Your task - What is needed is an exact transcription of every entry below, with the pictures left out.

Before-and-after change data

= = = =

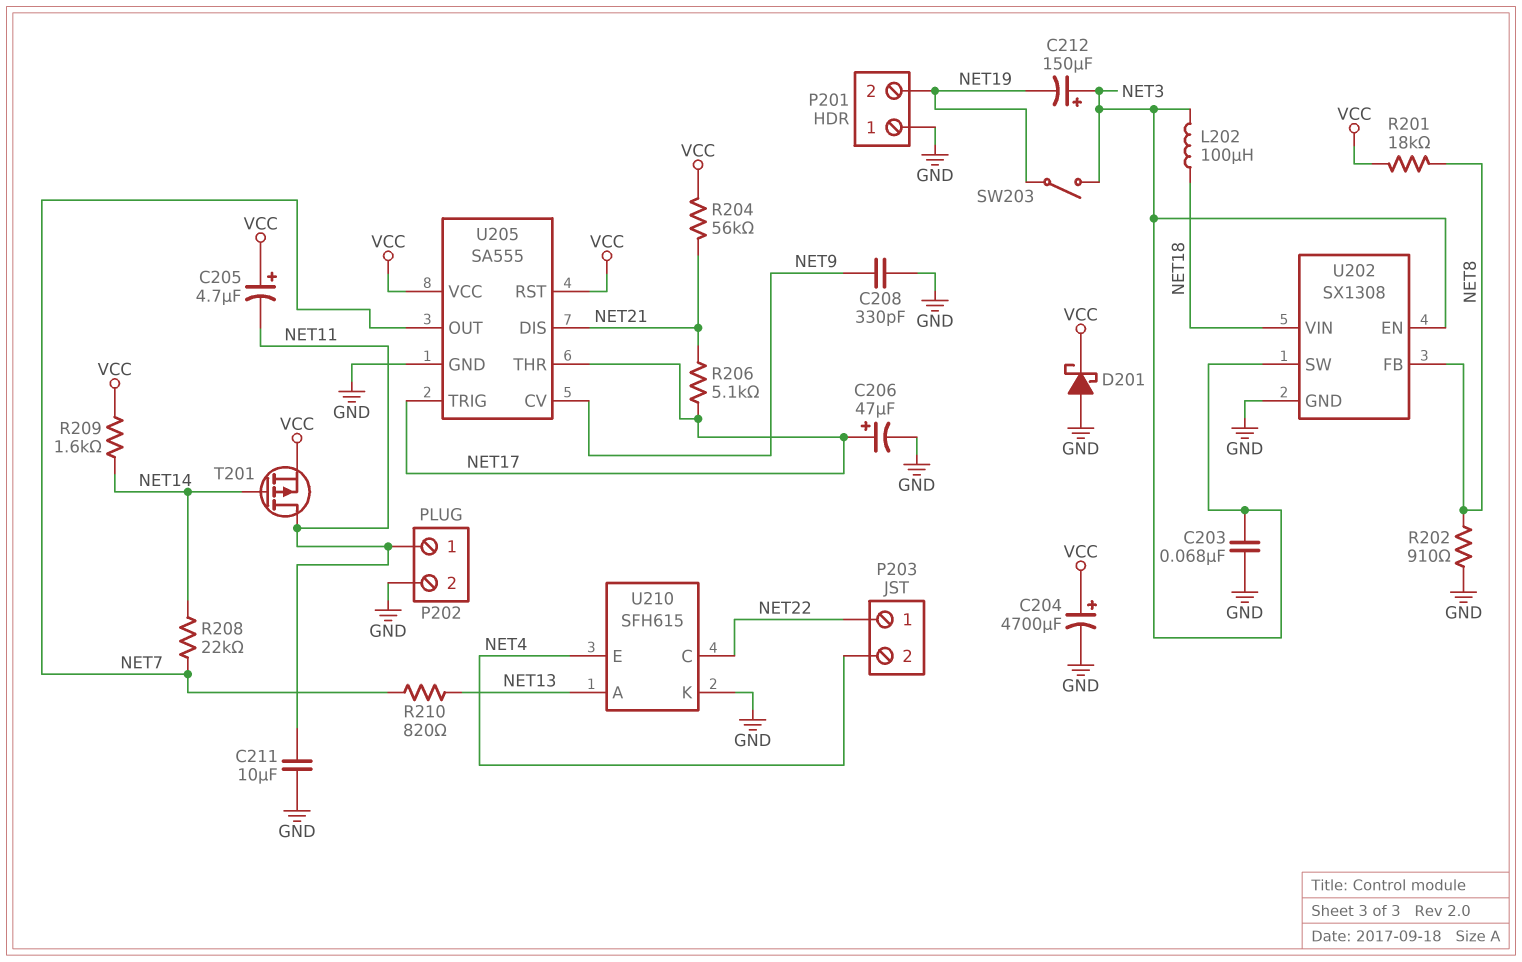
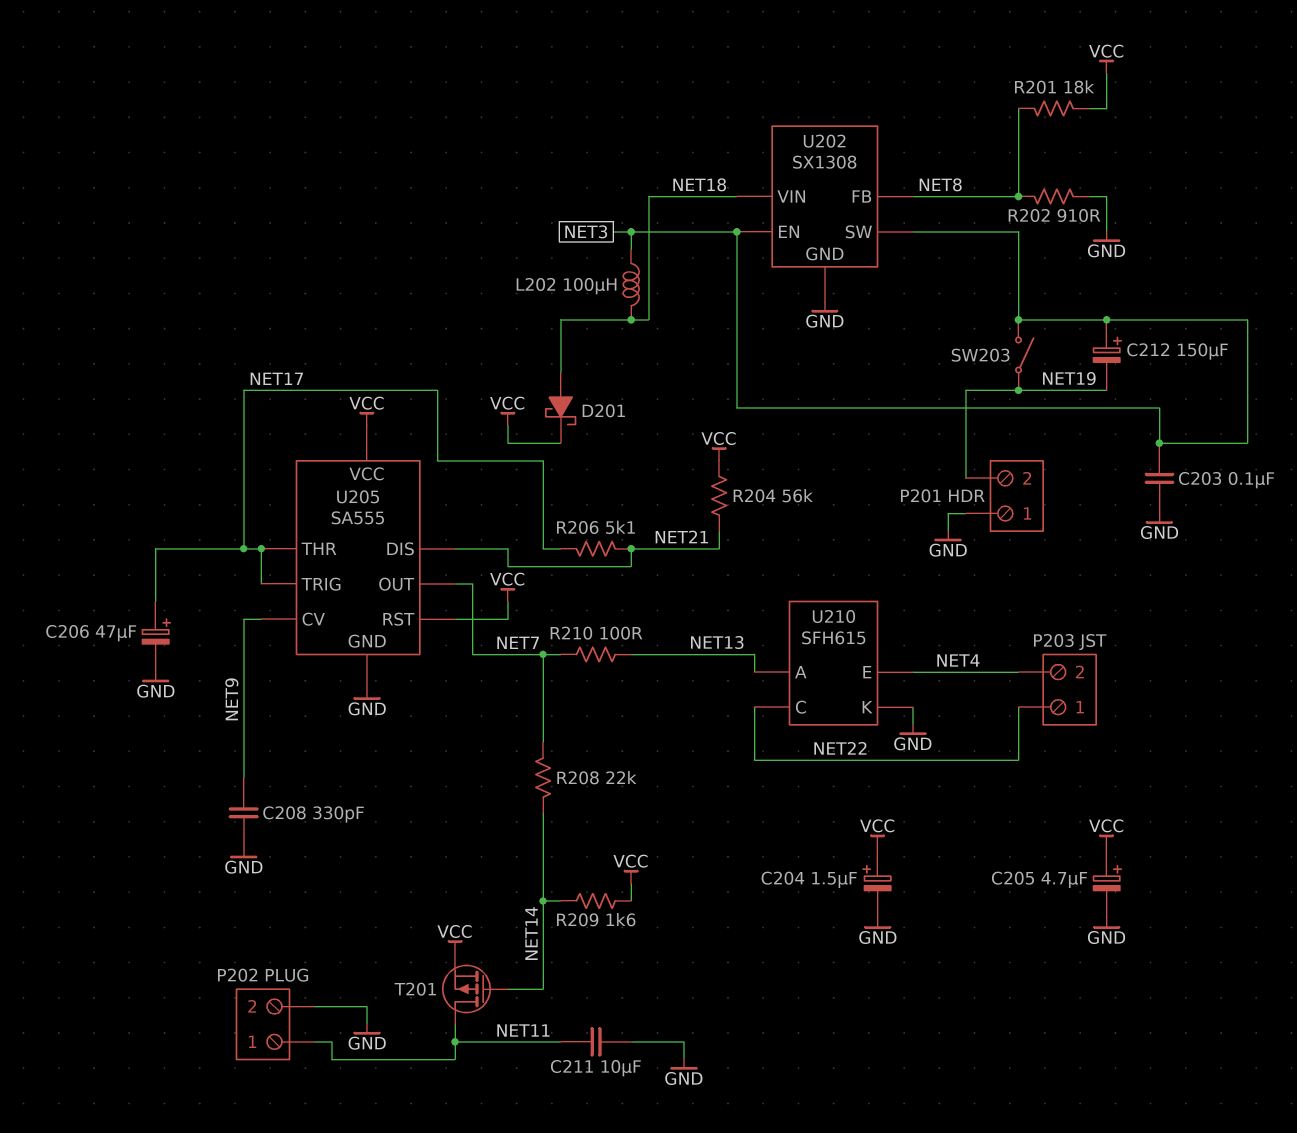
C203: 68nF (GND, NET3) -> 100nF (GND, NET3)
C204: 4700uF (plus VCC, minus GND) -> 1.5uF (plus VCC, minus GND)
C205: 4.7uF (plus VCC, minus NET11) -> 4.7uF (plus VCC, minus GND)
D201: schottky (A GND, K VCC) -> schottky (A NET18, K VCC)
R210: 820 (NET7, NET13) -> 100 (NET7, NET13)

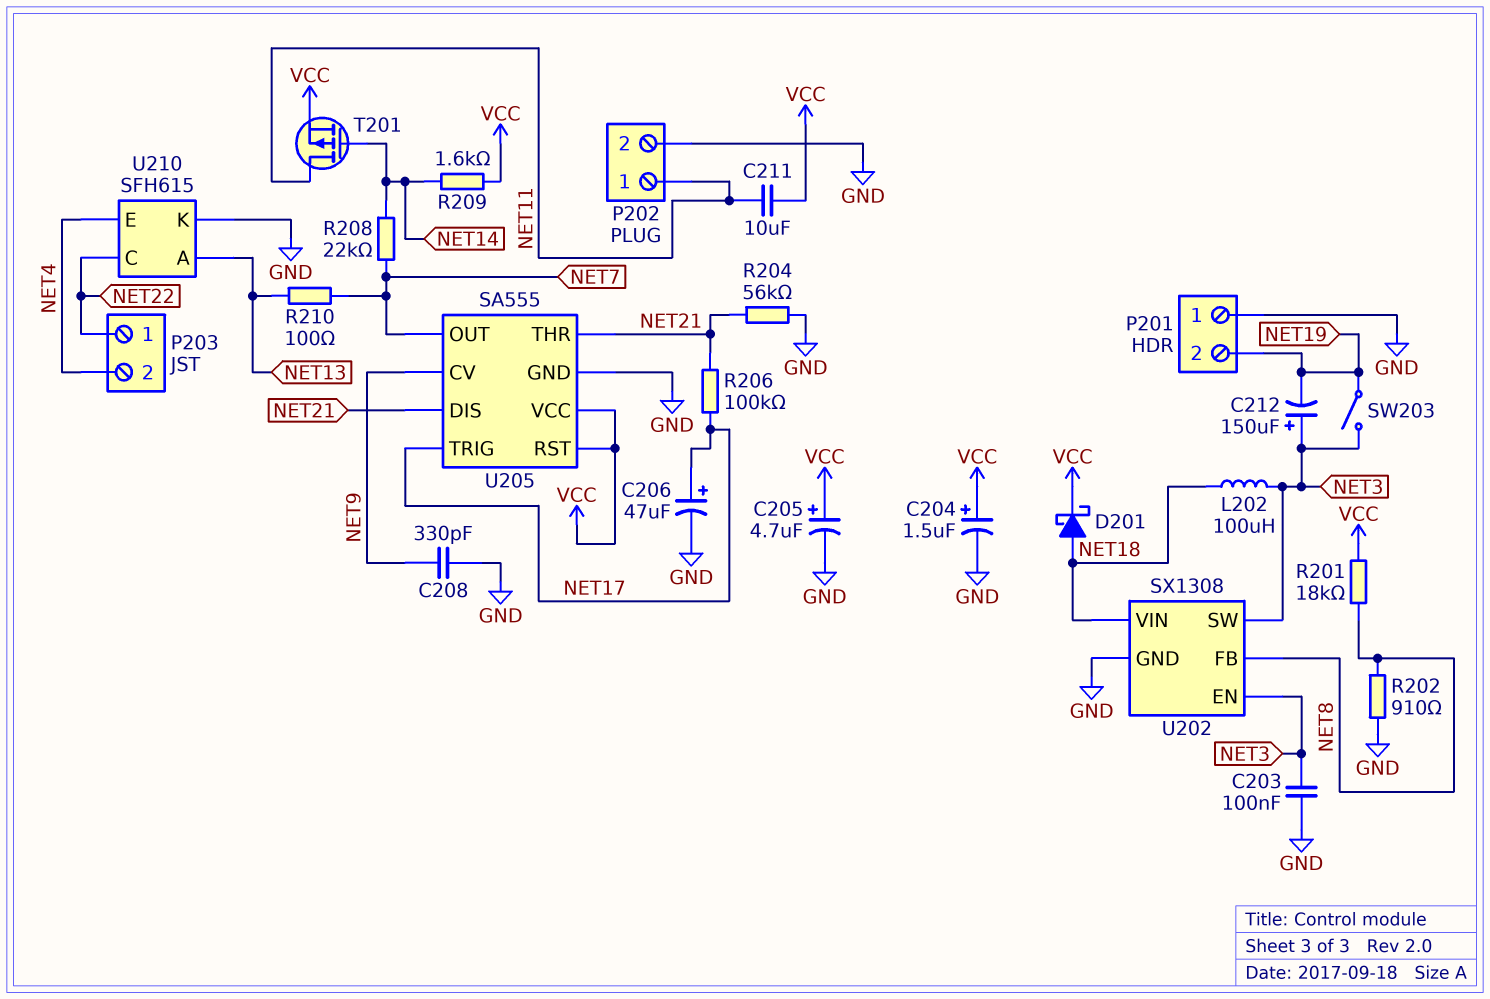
C211: 10uF (GND, NET11) -> 10uF (NET11, VCC)
R204: 56k (NET21, VCC) -> 56k (GND, NET21)
R206: 5.1k (NET17, NET21) -> 100k (NET17, NET21)
U205 pin THR: NET17 -> NET21

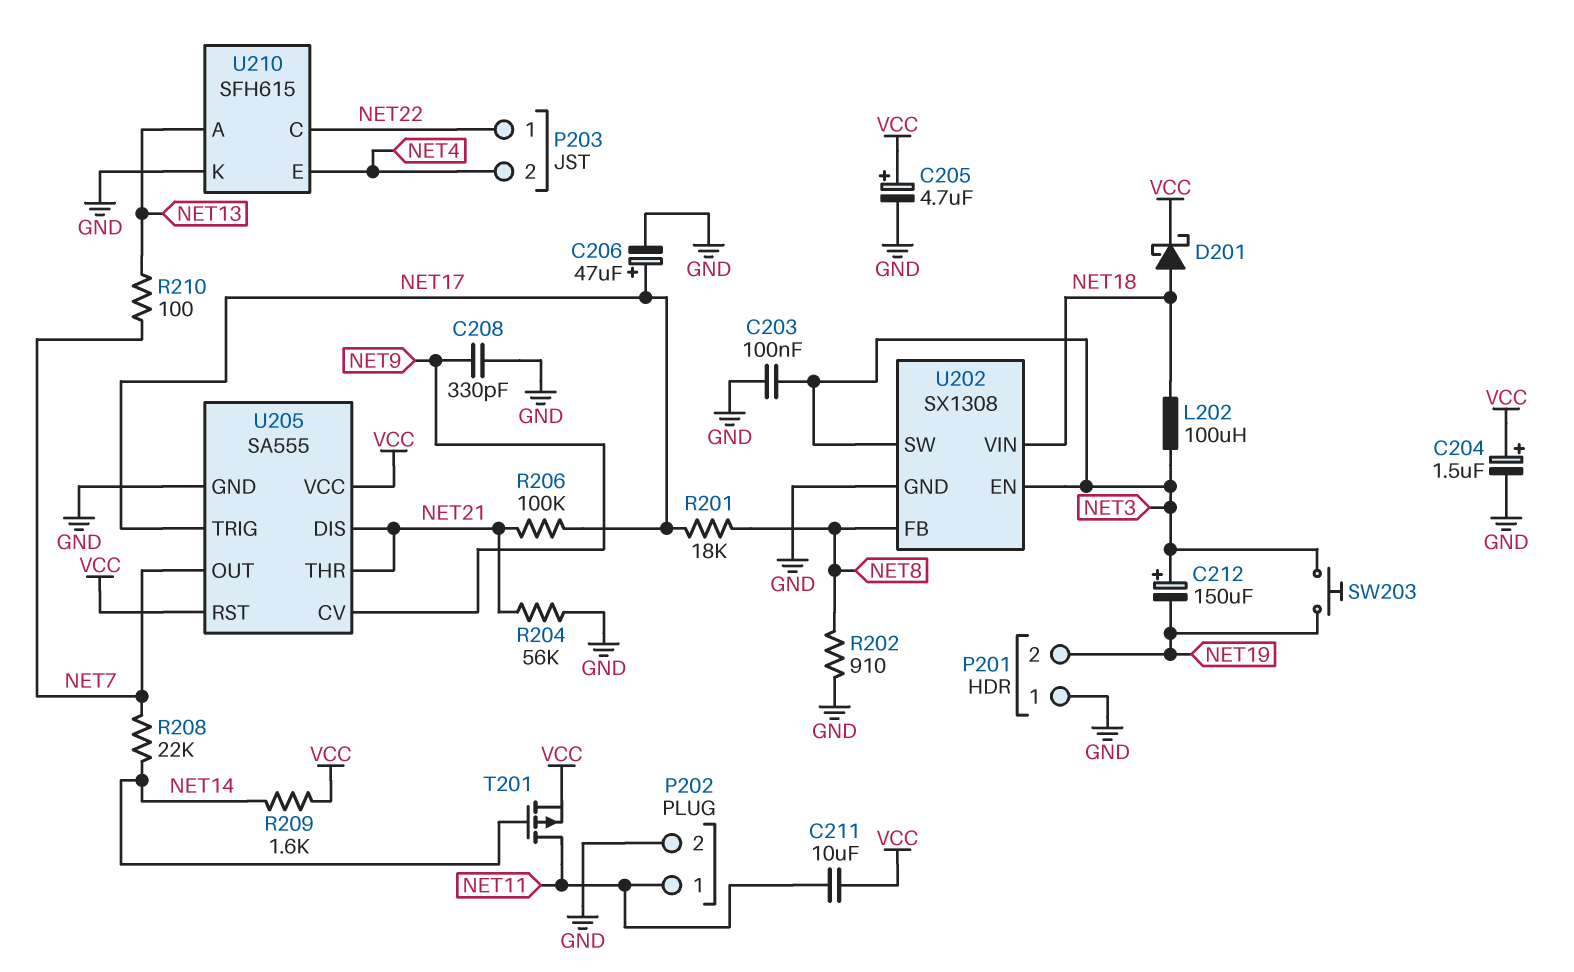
R201: 18k (NET8, VCC) -> 18k (NET8, NET17)
SW203: switch (NET3, NET19) -> button (NET3, NET19)

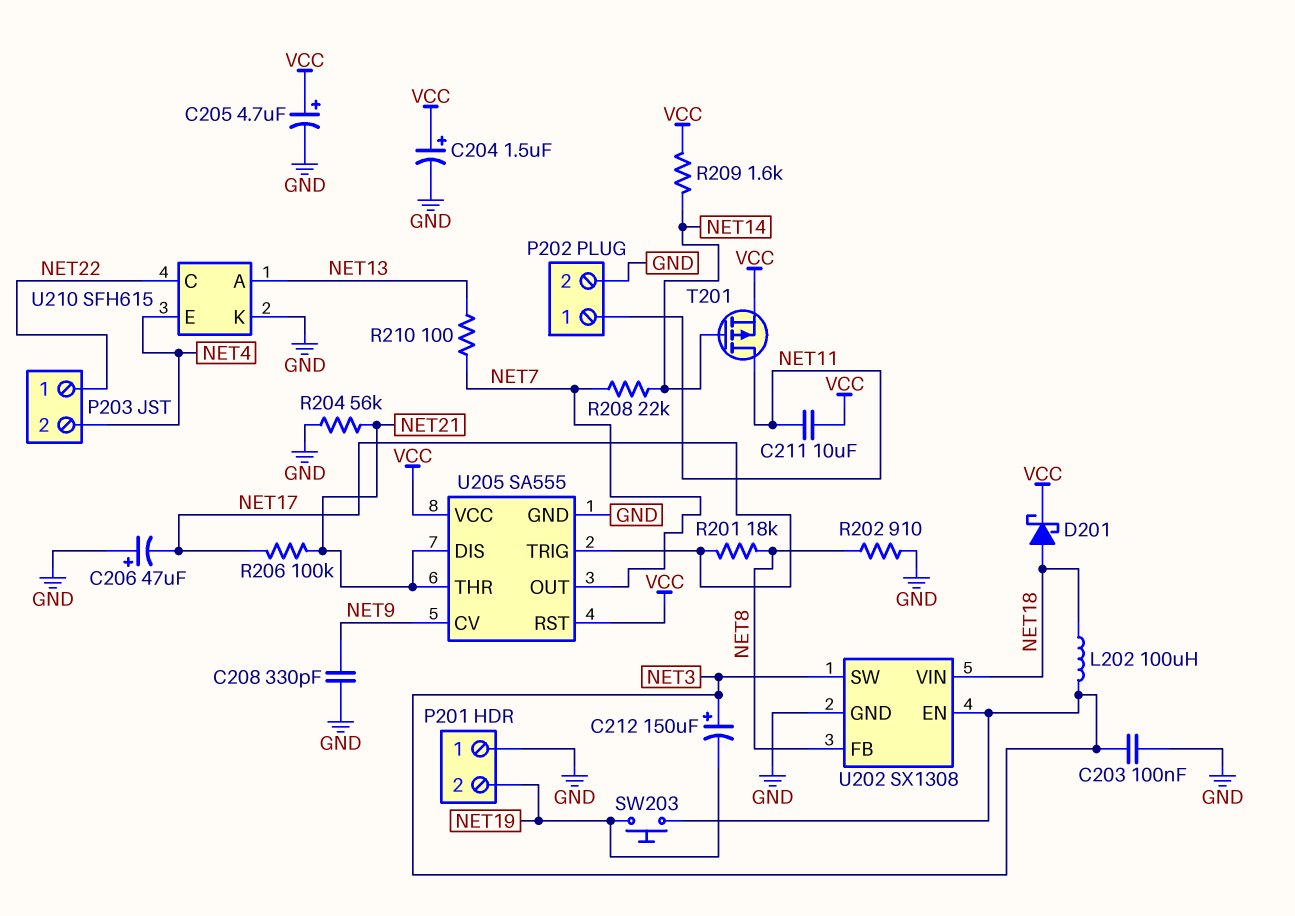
C206: 47uF (plus NET17, minus GND) -> 47uF (plus GND, minus NET17)

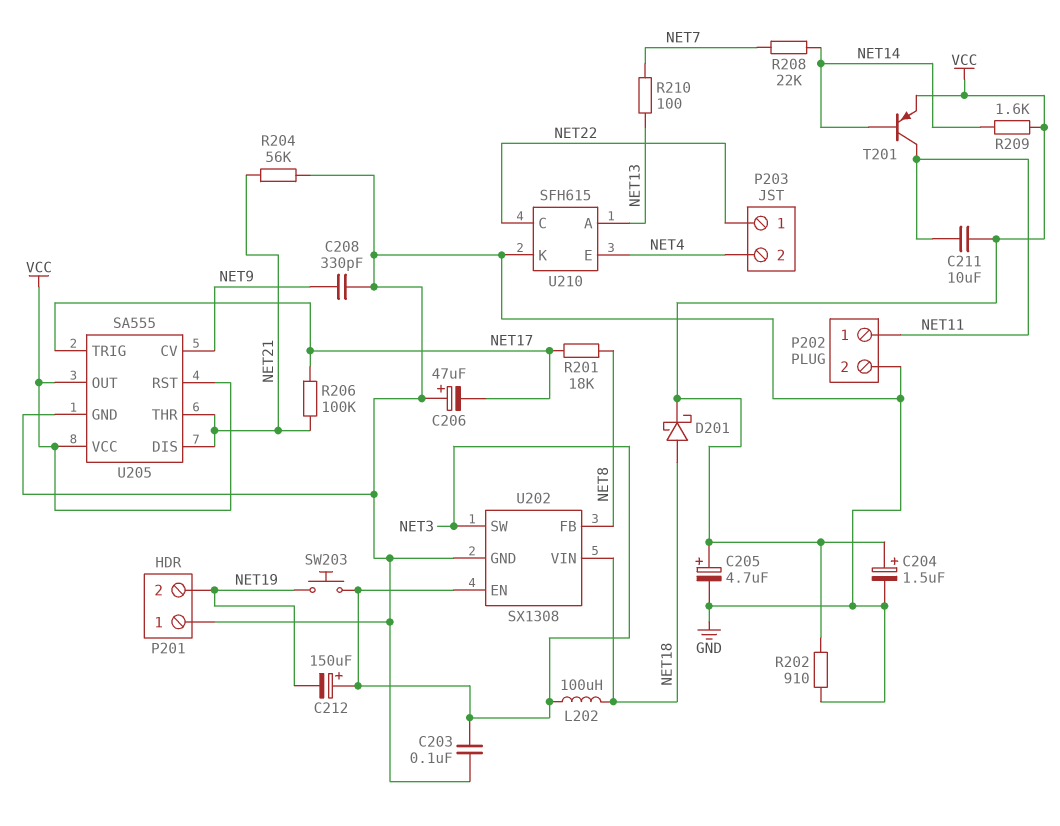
R202: 910 (GND, NET8) -> 910 (GND, VCC)
T201: PMOS (G NET14, D NET11, S VCC) -> PNP (B NET14, C NET11, E VCC)
U205 pin OUT: NET7 -> VCC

= = = =

Completed task -
C203: 68nF (GND, NET3) -> 100nF (GND, NET3)
C204: 4700uF (plus VCC, minus GND) -> 1.5uF (plus VCC, minus GND)
C205: 4.7uF (plus VCC, minus NET11) -> 4.7uF (plus VCC, minus GND)
D201: schottky (A GND, K VCC) -> schottky (A NET18, K VCC)
R210: 820 (NET7, NET13) -> 100 (NET7, NET13)

C211: 10uF (GND, NET11) -> 10uF (NET11, VCC)
R204: 56k (NET21, VCC) -> 56k (GND, NET21)
R206: 5.1k (NET17, NET21) -> 100k (NET17, NET21)
U205 pin THR: NET17 -> NET21

R201: 18k (NET8, VCC) -> 18k (NET8, NET17)
SW203: switch (NET3, NET19) -> button (NET3, NET19)

C206: 47uF (plus NET17, minus GND) -> 47uF (plus GND, minus NET17)

R202: 910 (GND, NET8) -> 910 (GND, VCC)
T201: PMOS (G NET14, D NET11, S VCC) -> PNP (B NET14, C NET11, E VCC)
U205 pin OUT: NET7 -> VCC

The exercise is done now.